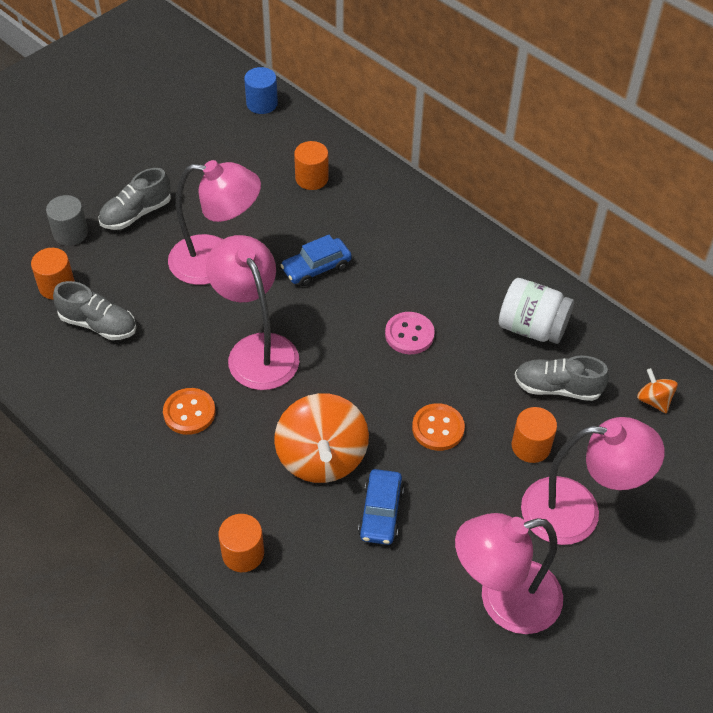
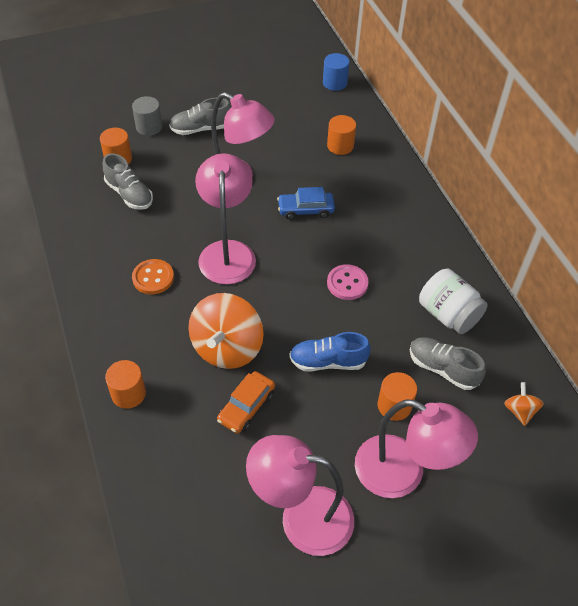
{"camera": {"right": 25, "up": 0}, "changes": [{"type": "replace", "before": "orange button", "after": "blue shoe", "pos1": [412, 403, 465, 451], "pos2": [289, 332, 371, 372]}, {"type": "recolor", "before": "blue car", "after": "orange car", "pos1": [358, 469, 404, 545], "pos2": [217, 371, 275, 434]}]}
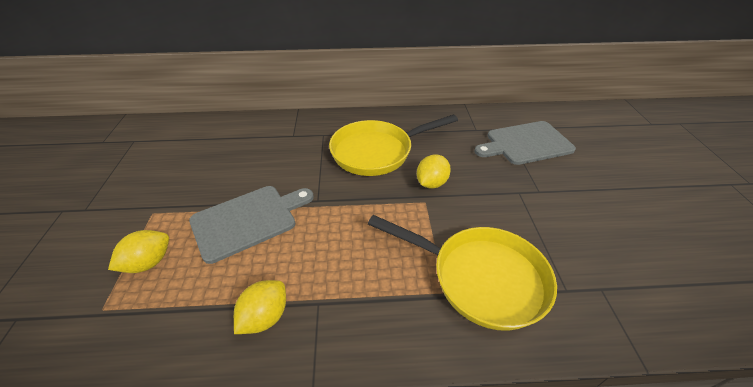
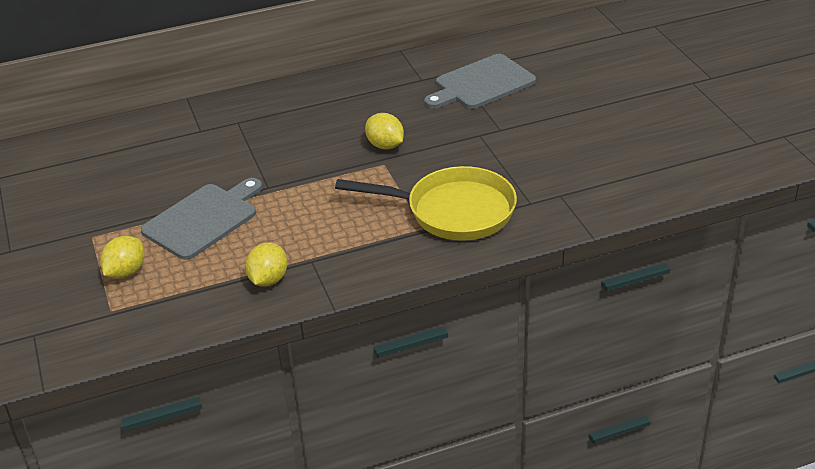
{"camera": {"right": -15, "up": -5}, "changes": [{"type": "delete", "before": "yellow pan", "pos1": [329, 114, 458, 176]}, {"type": "rotate", "before": "yellow lemon", "pos1": [417, 154, 451, 189], "pos2": [365, 113, 404, 149], "turn": -60}]}
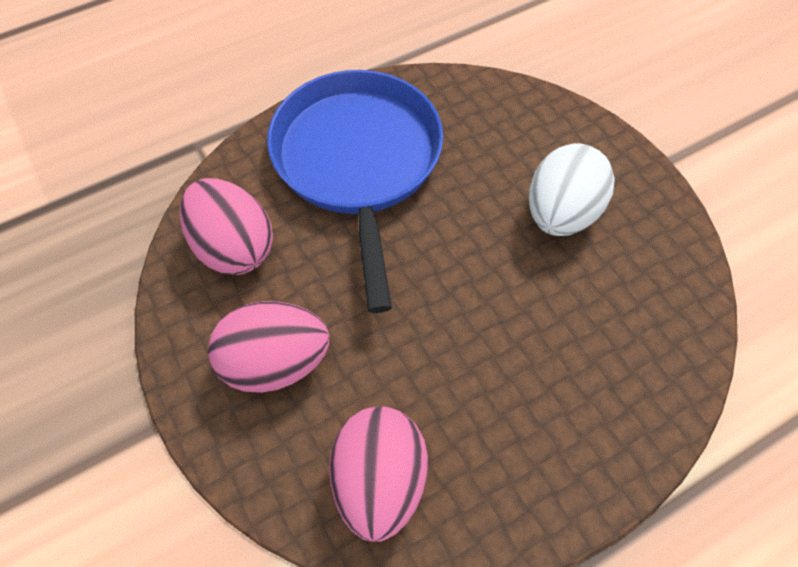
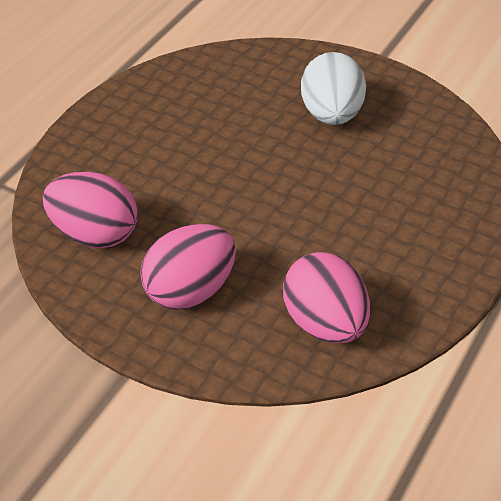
{"camera": {"right": -30, "up": -15}, "changes": [{"type": "delete", "before": "blue pan", "pos1": [267, 70, 443, 313]}]}
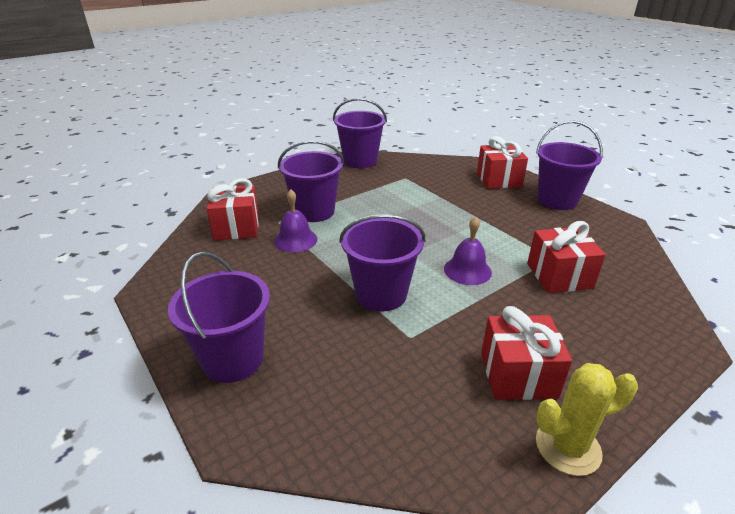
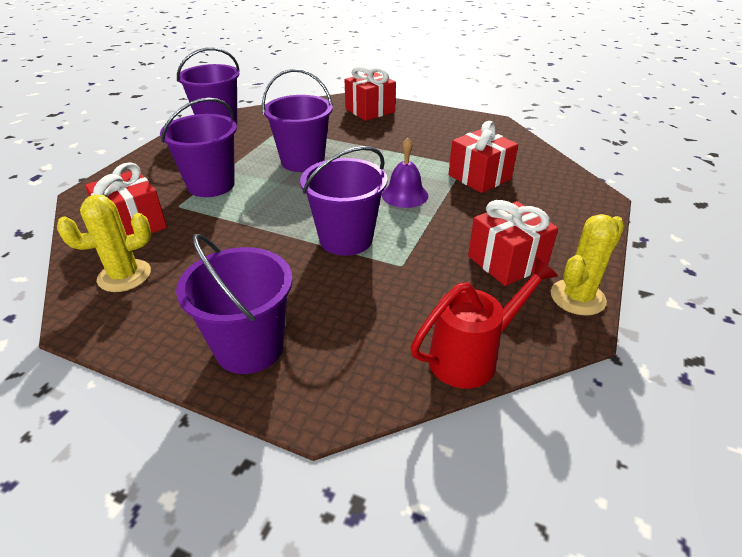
{"camera": {"right": -30, "up": 5}, "changes": [{"type": "delete", "before": "purple bell", "pos1": [274, 189, 318, 252]}, {"type": "insert", "after": "yellow cactus", "pos2": [57, 195, 151, 292]}, {"type": "insert", "after": "red watering can", "pos2": [411, 257, 558, 389]}, {"type": "move", "before": "purple bucket", "pos1": [536, 121, 603, 210], "pos2": [262, 69, 333, 172]}]}
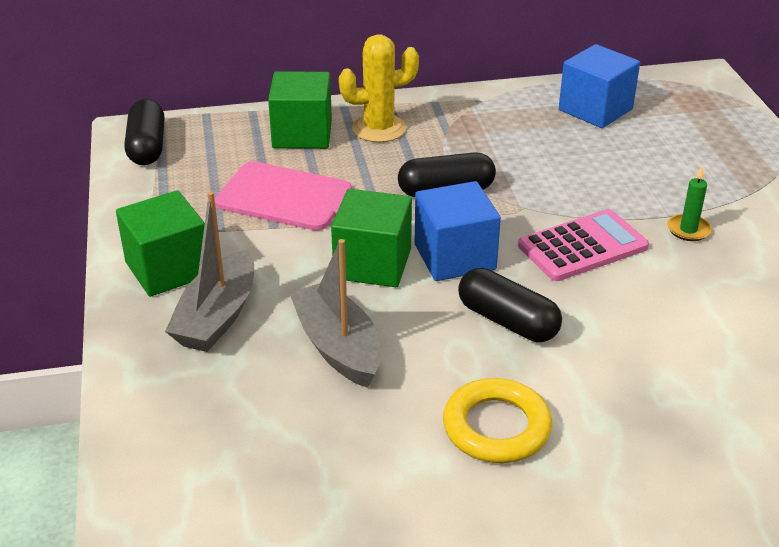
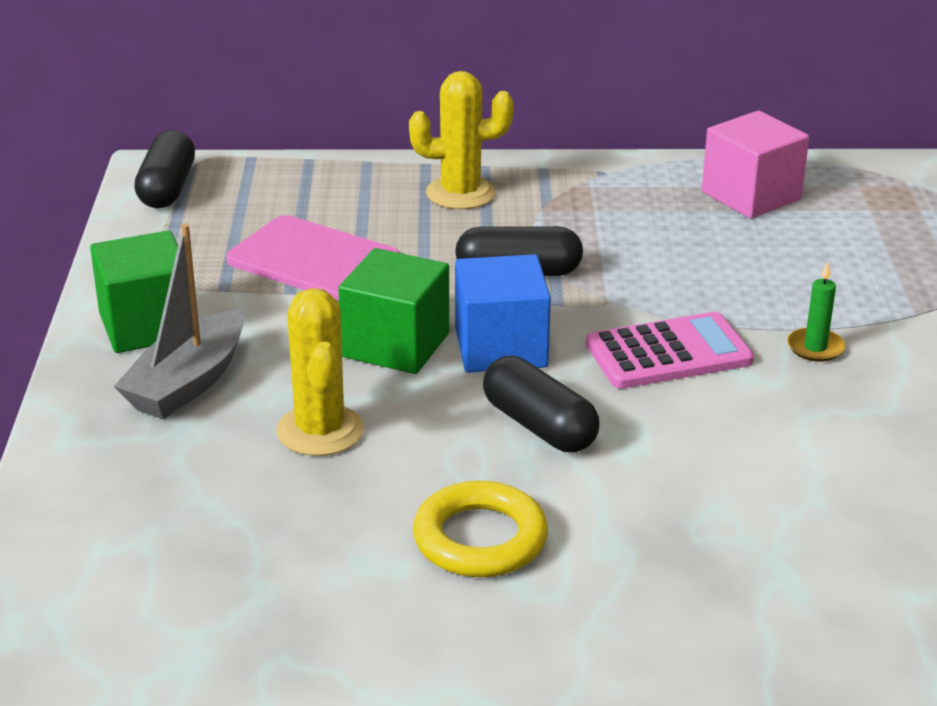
{"camera": {"right": 10, "up": -5}, "changes": [{"type": "delete", "before": "green cube", "pos1": [268, 71, 332, 149]}, {"type": "replace", "before": "grey boat", "after": "yellow cactus", "pos1": [289, 239, 381, 388], "pos2": [276, 288, 364, 456]}, {"type": "recolor", "before": "blue cube", "after": "pink cube", "pos1": [559, 44, 640, 128], "pos2": [702, 111, 809, 218]}]}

Exercise prompt -
I'd like the material duplicated exactly, without its pictures.

Result for this task -
{"camera": {"right": 25, "up": 0}, "changes": [{"type": "replace", "before": "orange button", "after": "blue shoe", "pos1": [412, 403, 465, 451], "pos2": [289, 332, 371, 372]}, {"type": "recolor", "before": "blue car", "after": "orange car", "pos1": [358, 469, 404, 545], "pos2": [217, 371, 275, 434]}]}
{"camera": {"right": -15, "up": -5}, "changes": [{"type": "delete", "before": "yellow pan", "pos1": [329, 114, 458, 176]}, {"type": "rotate", "before": "yellow lemon", "pos1": [417, 154, 451, 189], "pos2": [365, 113, 404, 149], "turn": -60}]}
{"camera": {"right": -30, "up": -15}, "changes": [{"type": "delete", "before": "blue pan", "pos1": [267, 70, 443, 313]}]}
{"camera": {"right": -30, "up": 5}, "changes": [{"type": "delete", "before": "purple bell", "pos1": [274, 189, 318, 252]}, {"type": "insert", "after": "yellow cactus", "pos2": [57, 195, 151, 292]}, {"type": "insert", "after": "red watering can", "pos2": [411, 257, 558, 389]}, {"type": "move", "before": "purple bucket", "pos1": [536, 121, 603, 210], "pos2": [262, 69, 333, 172]}]}
{"camera": {"right": 10, "up": -5}, "changes": [{"type": "delete", "before": "green cube", "pos1": [268, 71, 332, 149]}, {"type": "replace", "before": "grey boat", "after": "yellow cactus", "pos1": [289, 239, 381, 388], "pos2": [276, 288, 364, 456]}, {"type": "recolor", "before": "blue cube", "after": "pink cube", "pos1": [559, 44, 640, 128], "pos2": [702, 111, 809, 218]}]}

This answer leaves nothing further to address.